Required action: Every line containing the word "STEPPER" must be pulled from the records.

[Opening Material provided section]

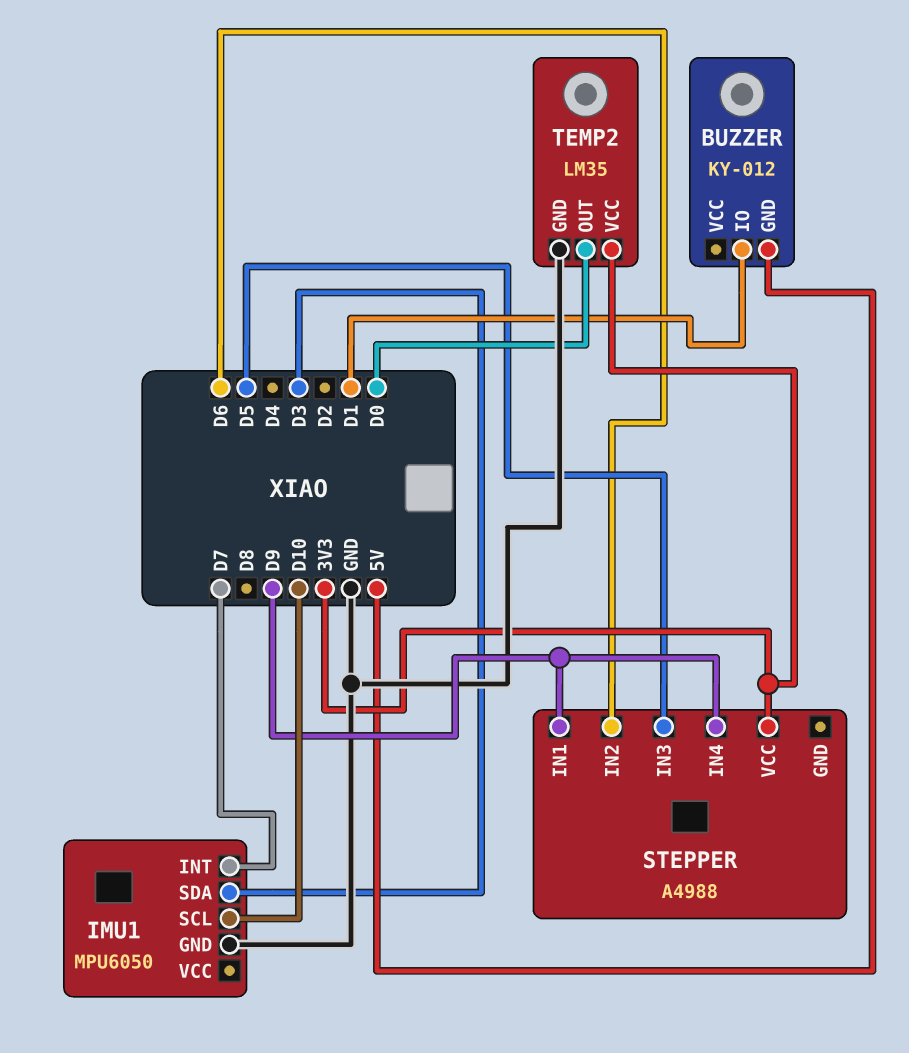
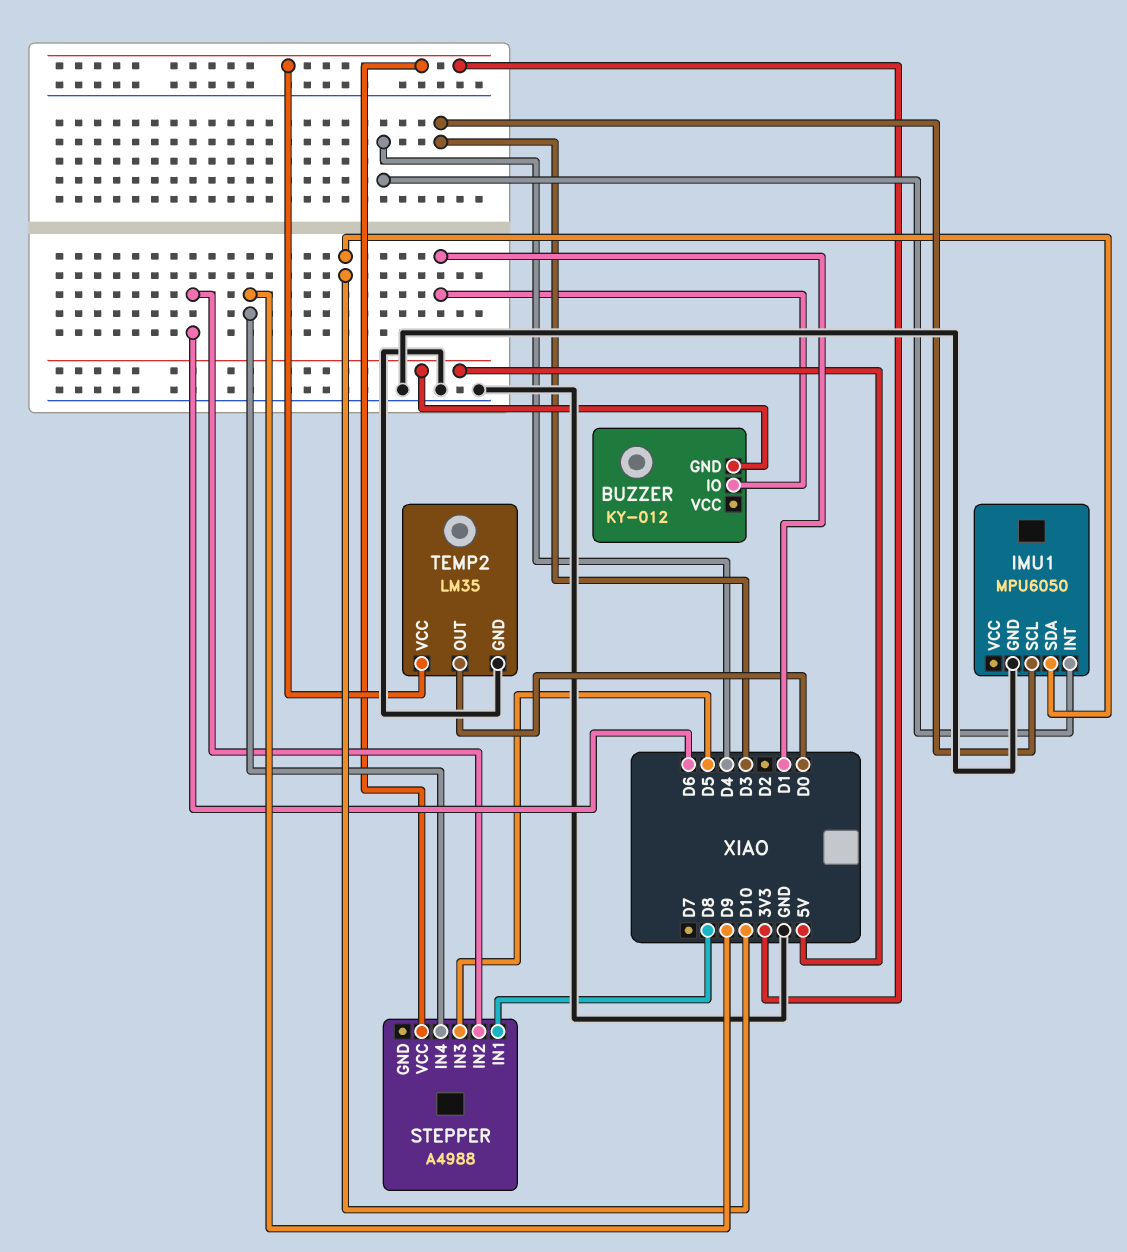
IMU1 pin INT: D7 -> D4
IMU1 pin SCL: D10 -> D3
IMU1 pin SDA: D3 -> D10
STEPPER pin IN1: D9 -> D8

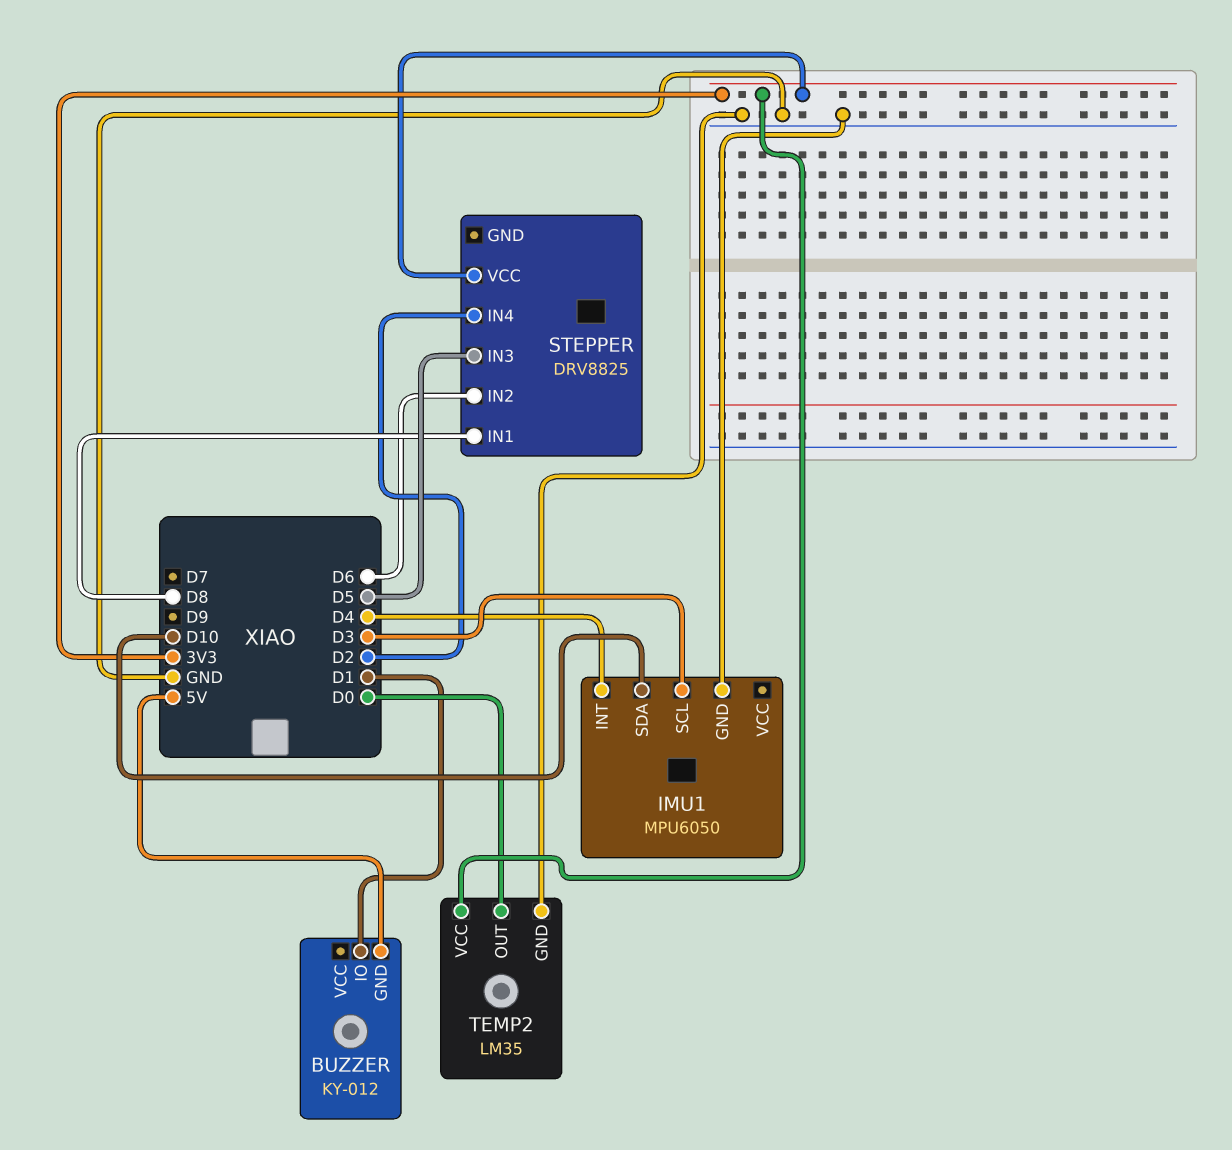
STEPPER: A4988 -> DRV8825
STEPPER pin IN4: D9 -> D2

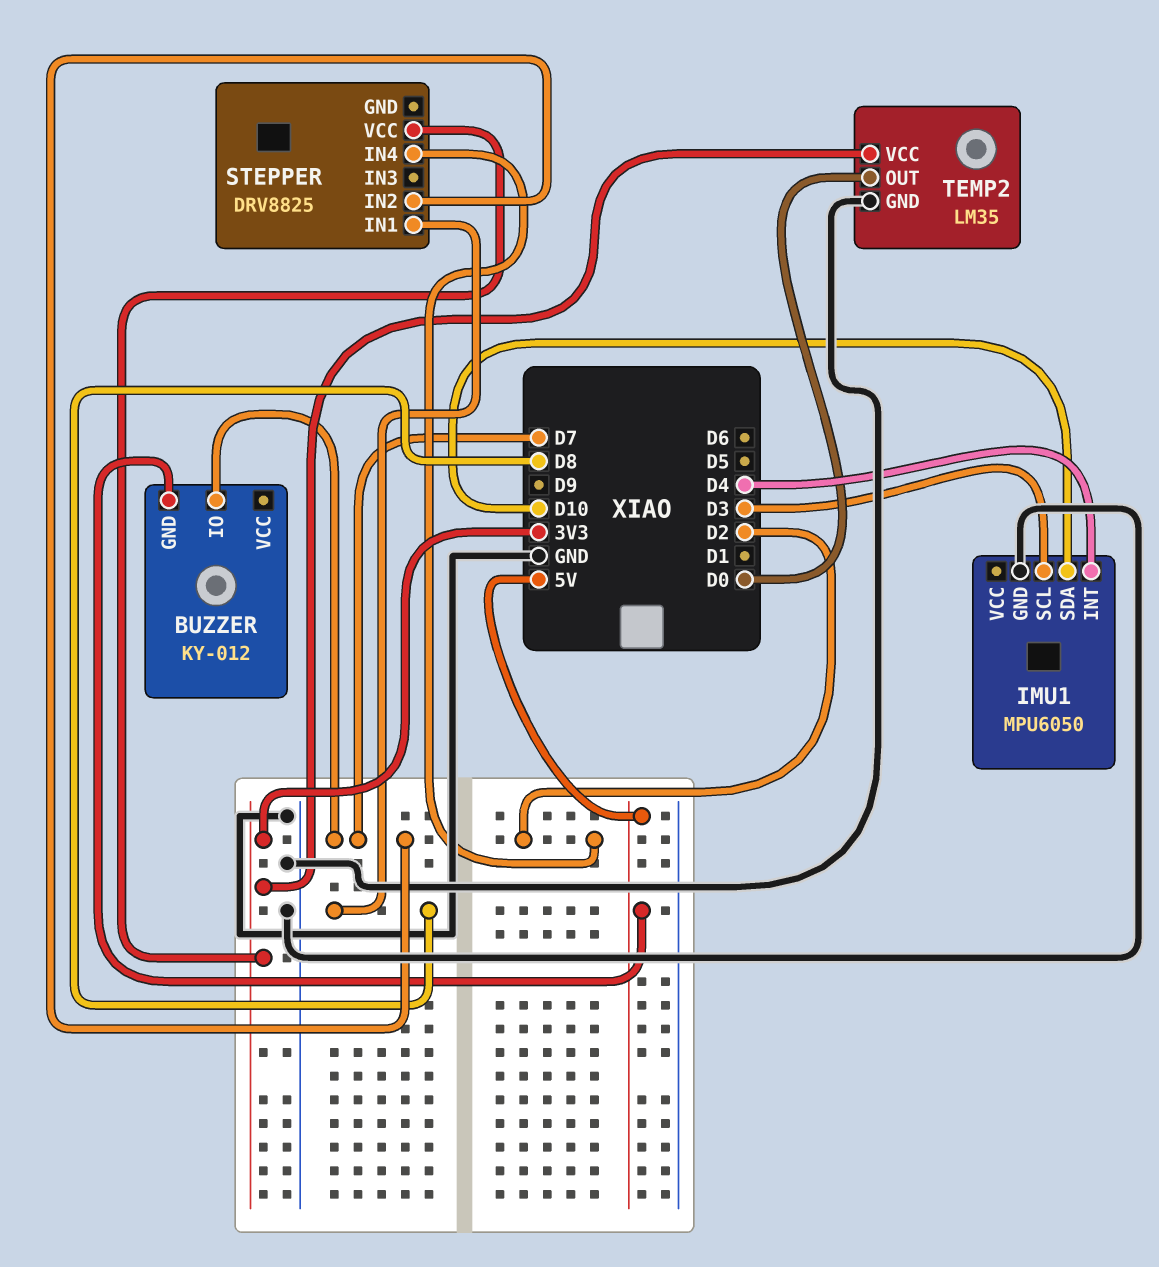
BUZZER pin IO: D1 -> D7
STEPPER pin IN2: D6 -> D7
STEPPER pin IN3: D5 -> none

[Closing Material provided section]

Final answer:
STEPPER pin IN1: D9 -> D8
STEPPER: A4988 -> DRV8825
STEPPER pin IN4: D9 -> D2
STEPPER pin IN2: D6 -> D7
STEPPER pin IN3: D5 -> none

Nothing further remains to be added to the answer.